WORK TO DO =>
Extract all data as written.

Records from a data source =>
[start]

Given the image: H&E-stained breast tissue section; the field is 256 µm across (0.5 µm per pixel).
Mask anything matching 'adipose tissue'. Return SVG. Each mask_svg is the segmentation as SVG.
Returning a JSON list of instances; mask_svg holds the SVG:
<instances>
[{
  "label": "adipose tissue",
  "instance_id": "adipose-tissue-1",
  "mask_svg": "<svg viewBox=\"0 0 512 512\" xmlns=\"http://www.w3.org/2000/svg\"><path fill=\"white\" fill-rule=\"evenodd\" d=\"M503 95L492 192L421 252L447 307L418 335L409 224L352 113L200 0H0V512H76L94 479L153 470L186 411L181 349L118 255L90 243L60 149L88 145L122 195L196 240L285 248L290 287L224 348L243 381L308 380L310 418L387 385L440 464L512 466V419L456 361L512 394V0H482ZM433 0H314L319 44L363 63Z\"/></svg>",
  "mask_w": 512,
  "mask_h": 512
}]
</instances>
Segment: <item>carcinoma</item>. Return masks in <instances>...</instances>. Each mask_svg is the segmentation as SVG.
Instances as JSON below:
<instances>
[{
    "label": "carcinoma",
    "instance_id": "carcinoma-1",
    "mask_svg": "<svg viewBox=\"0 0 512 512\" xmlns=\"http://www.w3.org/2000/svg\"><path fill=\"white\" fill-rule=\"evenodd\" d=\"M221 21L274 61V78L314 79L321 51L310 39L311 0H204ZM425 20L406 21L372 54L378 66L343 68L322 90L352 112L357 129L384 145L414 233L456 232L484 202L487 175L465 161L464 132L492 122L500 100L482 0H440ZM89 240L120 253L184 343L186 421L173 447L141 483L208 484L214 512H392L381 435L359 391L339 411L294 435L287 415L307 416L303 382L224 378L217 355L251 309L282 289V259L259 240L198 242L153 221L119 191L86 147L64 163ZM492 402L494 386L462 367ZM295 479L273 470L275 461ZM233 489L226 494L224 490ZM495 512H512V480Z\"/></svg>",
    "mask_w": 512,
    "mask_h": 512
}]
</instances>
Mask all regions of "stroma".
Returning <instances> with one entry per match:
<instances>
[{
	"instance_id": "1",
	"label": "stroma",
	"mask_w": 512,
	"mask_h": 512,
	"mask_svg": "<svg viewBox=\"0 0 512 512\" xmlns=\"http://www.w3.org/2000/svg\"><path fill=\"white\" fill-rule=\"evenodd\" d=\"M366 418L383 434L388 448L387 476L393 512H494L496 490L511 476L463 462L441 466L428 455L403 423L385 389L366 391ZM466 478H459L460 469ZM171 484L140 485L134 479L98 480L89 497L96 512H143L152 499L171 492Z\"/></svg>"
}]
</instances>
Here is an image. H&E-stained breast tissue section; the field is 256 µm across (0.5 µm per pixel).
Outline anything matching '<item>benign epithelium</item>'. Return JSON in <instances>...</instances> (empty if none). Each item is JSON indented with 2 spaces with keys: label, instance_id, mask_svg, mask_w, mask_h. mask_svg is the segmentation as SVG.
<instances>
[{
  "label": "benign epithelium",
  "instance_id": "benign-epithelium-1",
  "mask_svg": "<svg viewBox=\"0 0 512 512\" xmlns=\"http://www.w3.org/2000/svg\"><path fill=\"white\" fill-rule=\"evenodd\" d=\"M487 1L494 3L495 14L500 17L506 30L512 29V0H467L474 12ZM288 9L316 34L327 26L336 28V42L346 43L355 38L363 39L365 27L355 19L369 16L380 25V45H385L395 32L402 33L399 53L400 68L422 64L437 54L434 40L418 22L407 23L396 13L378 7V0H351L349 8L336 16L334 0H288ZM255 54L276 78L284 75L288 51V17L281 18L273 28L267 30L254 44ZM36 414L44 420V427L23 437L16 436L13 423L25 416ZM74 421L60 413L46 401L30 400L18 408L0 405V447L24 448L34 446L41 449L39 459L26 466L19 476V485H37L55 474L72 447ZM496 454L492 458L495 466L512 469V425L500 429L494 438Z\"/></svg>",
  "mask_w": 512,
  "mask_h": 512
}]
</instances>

[end]

SOLUTION FOR THIS EXERCISE =>
Given the image: H&E-stained breast tissue section; the field is 256 µm across (0.5 µm per pixel).
Mask anything matching 'adipose tissue'. Return SVG. Each mask_svg is the segmentation as SVG.
Returning a JSON list of instances; mask_svg holds the SVG:
<instances>
[{
  "label": "adipose tissue",
  "instance_id": "adipose-tissue-1",
  "mask_svg": "<svg viewBox=\"0 0 512 512\" xmlns=\"http://www.w3.org/2000/svg\"><path fill=\"white\" fill-rule=\"evenodd\" d=\"M503 95L492 192L421 252L447 307L418 335L409 224L352 113L200 0H0V512H76L94 479L153 470L186 411L181 349L118 255L90 243L60 149L88 145L122 195L196 240L285 248L290 287L224 348L243 381L308 380L310 418L387 385L440 464L512 466V419L456 361L512 394V0H482ZM433 0H314L319 44L363 63Z\"/></svg>",
  "mask_w": 512,
  "mask_h": 512
}]
</instances>
Segment: <item>carcinoma</item>. Return masks in <instances>...</instances>. Each mask_svg is the segmentation as SVG.
Instances as JSON below:
<instances>
[{
    "label": "carcinoma",
    "instance_id": "carcinoma-1",
    "mask_svg": "<svg viewBox=\"0 0 512 512\" xmlns=\"http://www.w3.org/2000/svg\"><path fill=\"white\" fill-rule=\"evenodd\" d=\"M221 21L274 61V78L314 79L321 51L310 39L311 0H204ZM425 20L406 21L372 54L378 66L343 68L322 90L352 112L357 129L384 145L414 233L456 232L484 202L487 175L465 161L464 132L492 122L500 100L482 0H440ZM89 240L120 253L184 343L186 421L173 447L141 483L208 484L214 512H392L381 435L359 391L339 411L294 435L287 415L307 416L303 382L224 378L217 355L251 309L282 289V259L259 240L198 242L153 221L119 191L86 147L64 163ZM492 402L494 386L462 367ZM295 479L273 470L275 461ZM233 489L226 494L224 490ZM495 512H512V480Z\"/></svg>",
    "mask_w": 512,
    "mask_h": 512
}]
</instances>
Mask all regions of "stroma".
Returning <instances> with one entry per match:
<instances>
[{
	"instance_id": "1",
	"label": "stroma",
	"mask_w": 512,
	"mask_h": 512,
	"mask_svg": "<svg viewBox=\"0 0 512 512\" xmlns=\"http://www.w3.org/2000/svg\"><path fill=\"white\" fill-rule=\"evenodd\" d=\"M366 418L383 434L388 448L387 476L393 512H494L496 490L511 476L463 462L441 466L428 455L403 423L385 389L366 391ZM466 478H459L460 469ZM171 484L140 485L134 479L98 480L89 497L96 512H143L152 499L171 492Z\"/></svg>"
}]
</instances>
Here is an image. H&E-stained breast tissue section; the field is 256 µm across (0.5 µm per pixel).
Outline anything matching '<item>benign epithelium</item>'. Return JSON in <instances>...</instances> (empty if none). Each item is JSON indented with 2 spaces with keys: label, instance_id, mask_svg, mask_w, mask_h. mask_svg is the segmentation as SVG.
<instances>
[{
  "label": "benign epithelium",
  "instance_id": "benign-epithelium-1",
  "mask_svg": "<svg viewBox=\"0 0 512 512\" xmlns=\"http://www.w3.org/2000/svg\"><path fill=\"white\" fill-rule=\"evenodd\" d=\"M487 1L494 3L495 14L500 17L506 30L512 29V0H467L474 12ZM288 9L316 34L327 26L336 28V42L346 43L355 38L363 39L365 27L355 19L369 16L380 25V45H385L395 32L402 33L399 53L400 68L422 64L437 54L434 40L418 22L407 23L396 13L378 7V0H351L349 8L336 16L334 0H288ZM255 54L276 78L284 75L288 51V17L281 18L273 28L267 30L254 44ZM36 414L44 420V427L23 437L16 436L13 423L25 416ZM74 421L60 413L46 401L30 400L18 408L0 405V447L24 448L34 446L41 449L39 459L26 466L19 476V485H37L55 474L72 447ZM496 454L492 458L495 466L512 469V425L500 429L494 438Z\"/></svg>",
  "mask_w": 512,
  "mask_h": 512
}]
</instances>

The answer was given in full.